Your instructions
Going from the top of the listing below to the line that holds "R2: 220k (AMP, GND) -> 1.5k (AMP, GND)", reproduce each line exactly; no pictures.

• • • • • • •

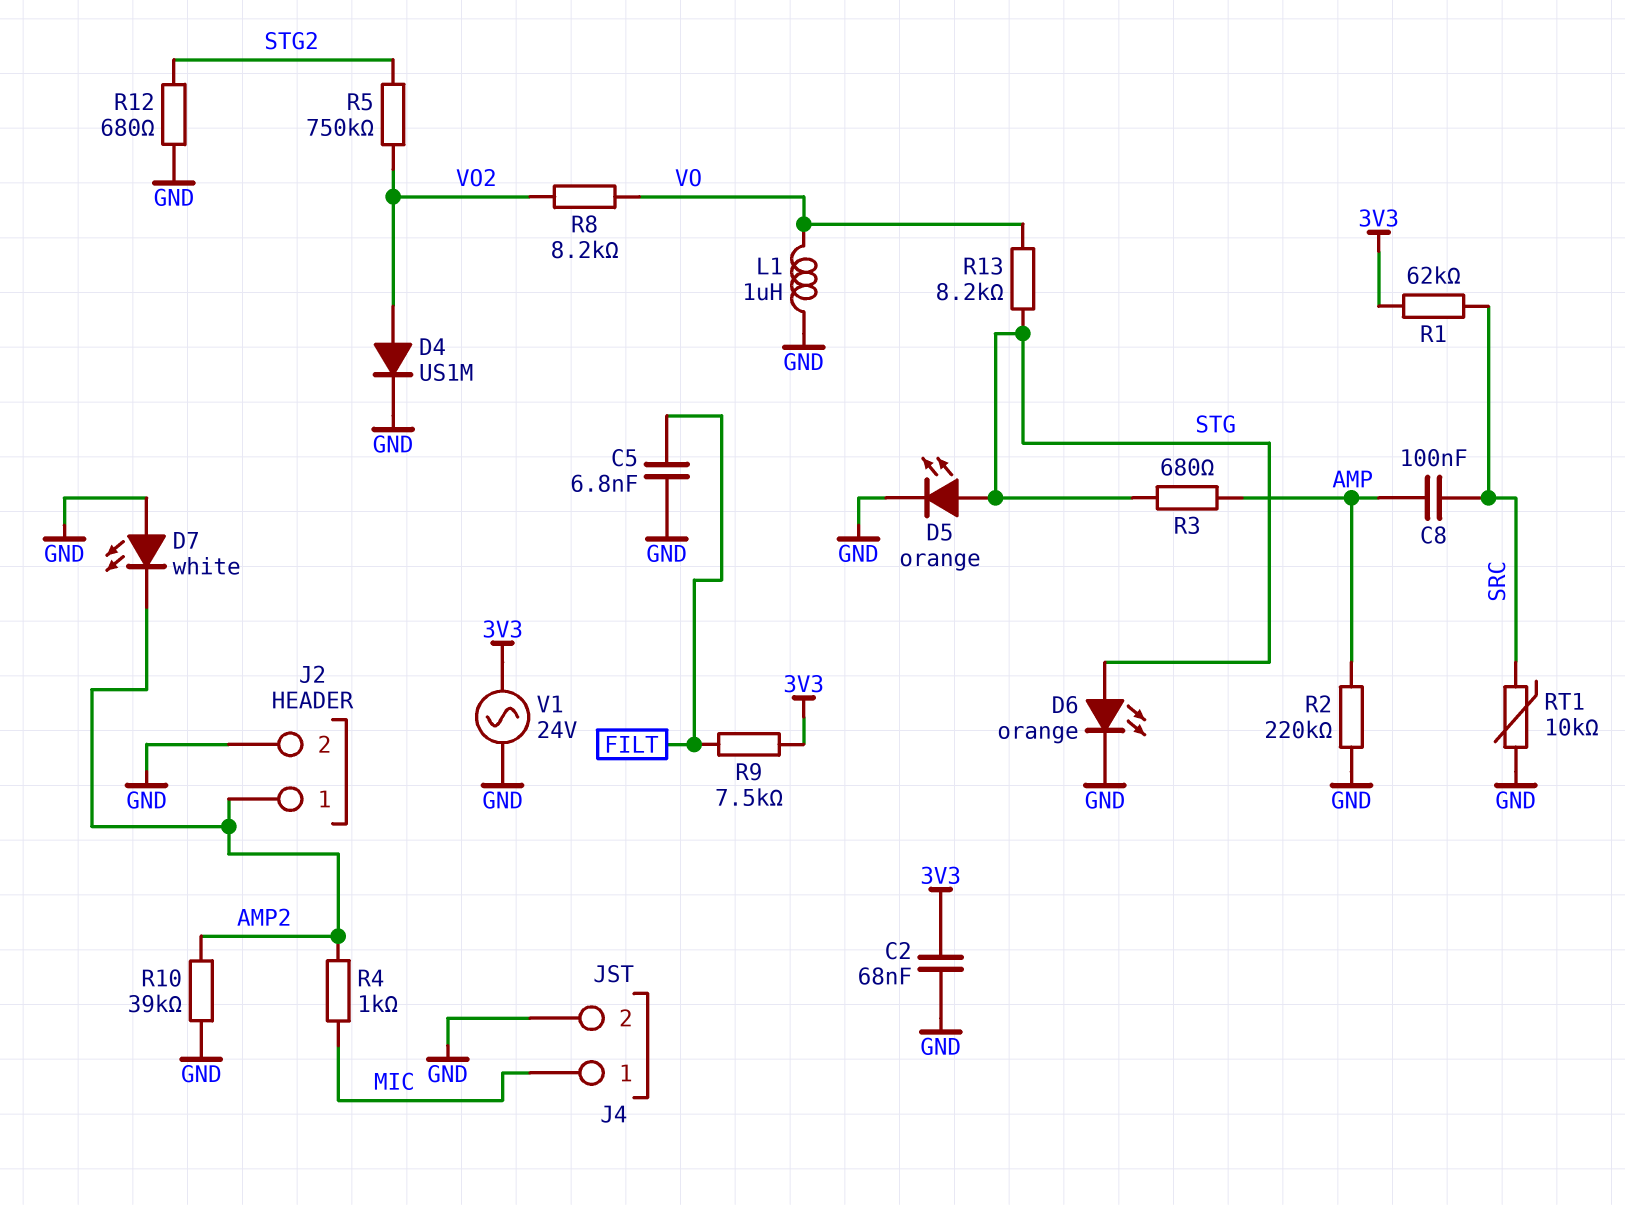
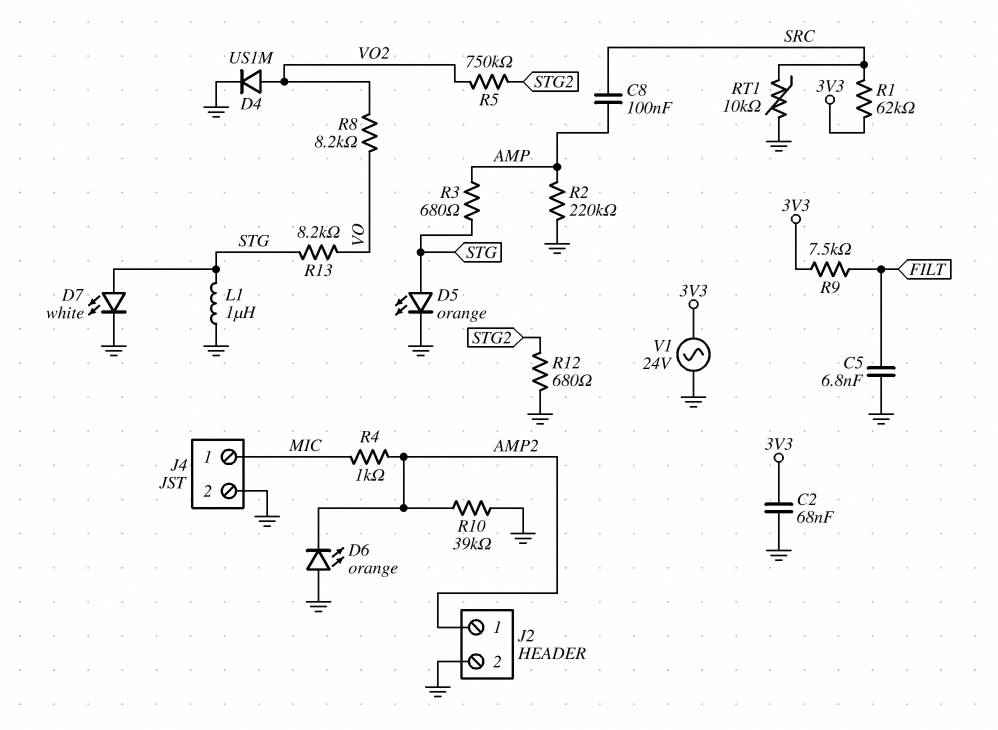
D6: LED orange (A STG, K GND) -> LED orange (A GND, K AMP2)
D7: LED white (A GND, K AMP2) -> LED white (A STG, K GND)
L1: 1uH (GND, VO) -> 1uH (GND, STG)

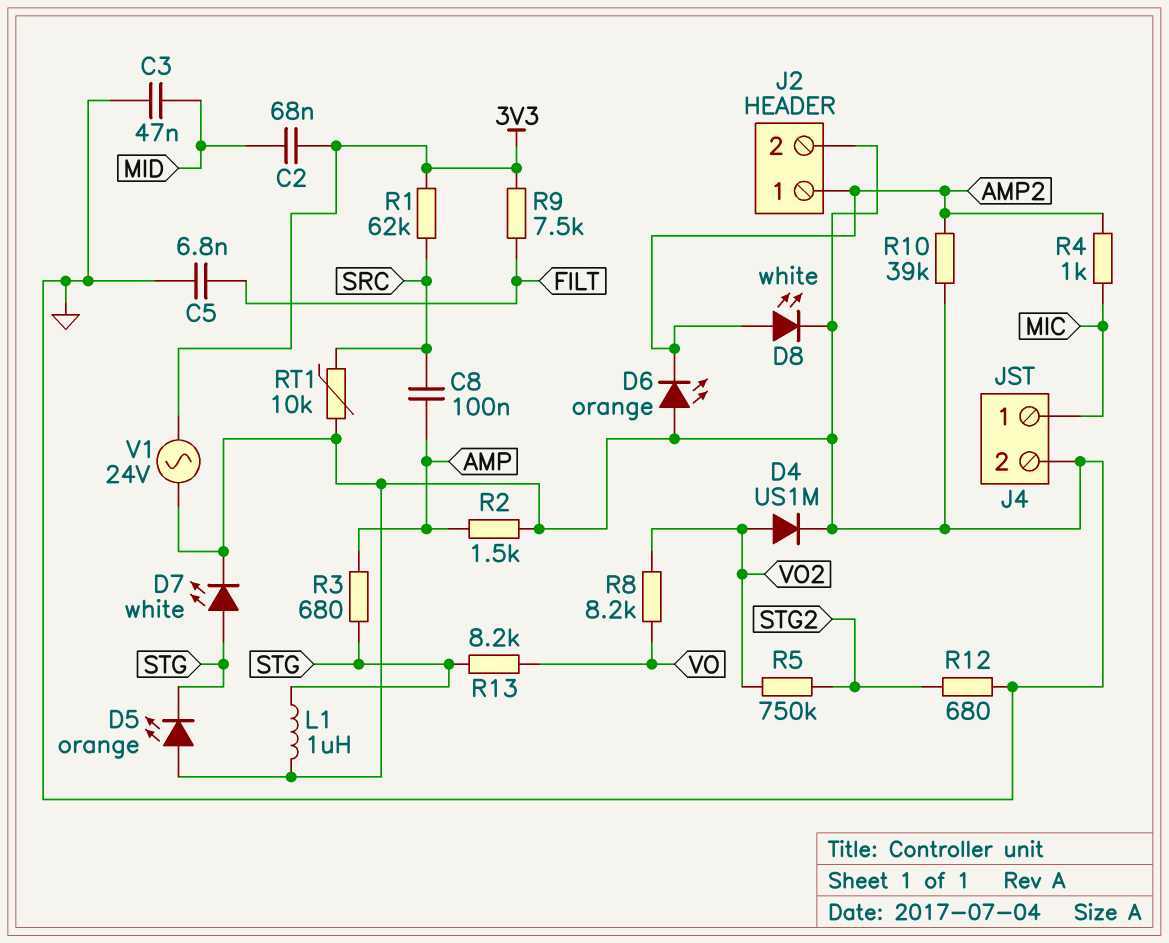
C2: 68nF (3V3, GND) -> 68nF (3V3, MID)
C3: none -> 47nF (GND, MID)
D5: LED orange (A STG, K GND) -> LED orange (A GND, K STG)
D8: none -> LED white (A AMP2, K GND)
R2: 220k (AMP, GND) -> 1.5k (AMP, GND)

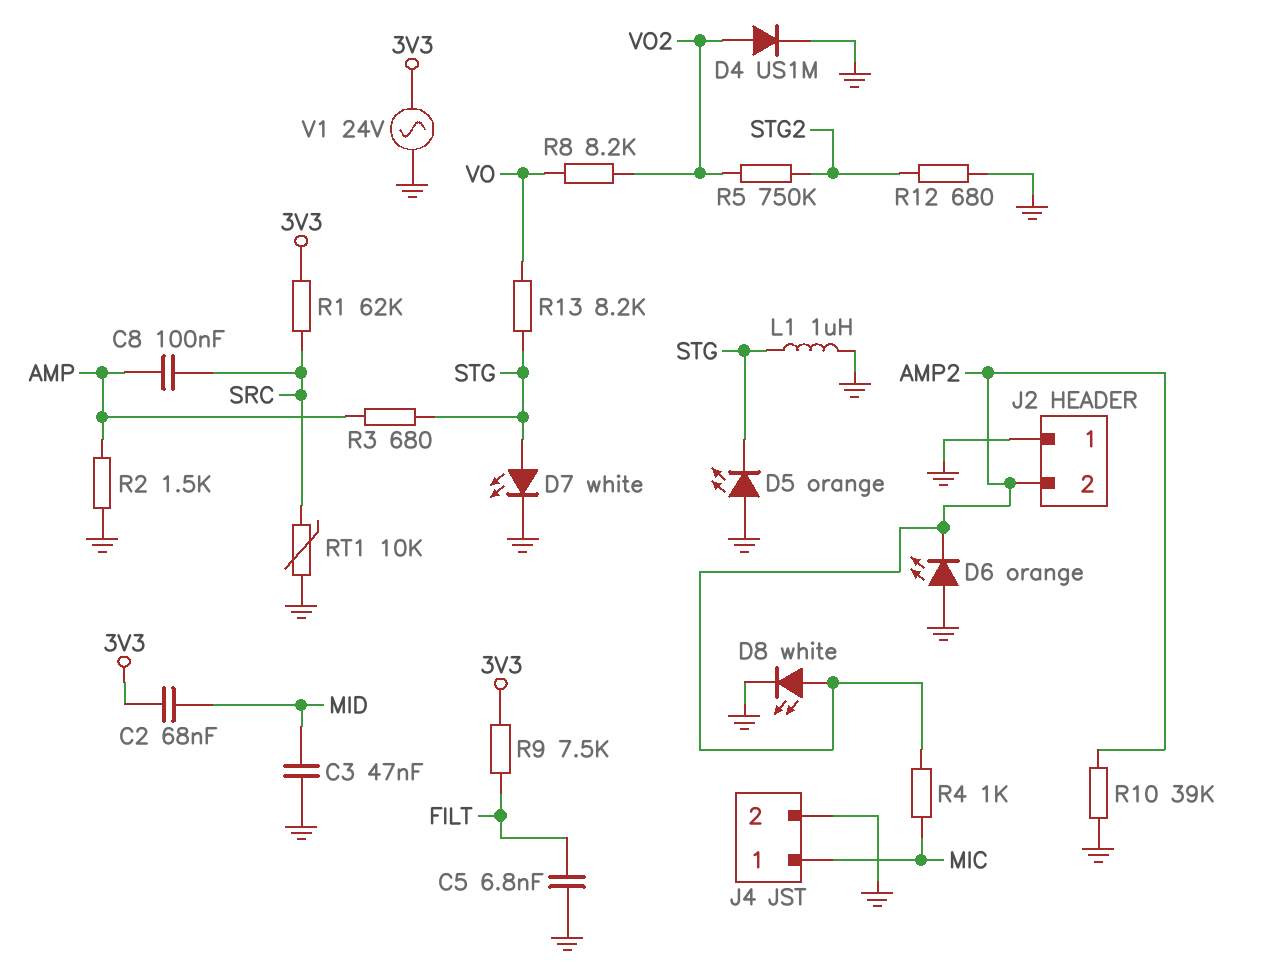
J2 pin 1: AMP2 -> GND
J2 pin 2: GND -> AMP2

• • • • • • •

Solution to this problem
D6: LED orange (A STG, K GND) -> LED orange (A GND, K AMP2)
D7: LED white (A GND, K AMP2) -> LED white (A STG, K GND)
L1: 1uH (GND, VO) -> 1uH (GND, STG)

C2: 68nF (3V3, GND) -> 68nF (3V3, MID)
C3: none -> 47nF (GND, MID)
D5: LED orange (A STG, K GND) -> LED orange (A GND, K STG)
D8: none -> LED white (A AMP2, K GND)
R2: 220k (AMP, GND) -> 1.5k (AMP, GND)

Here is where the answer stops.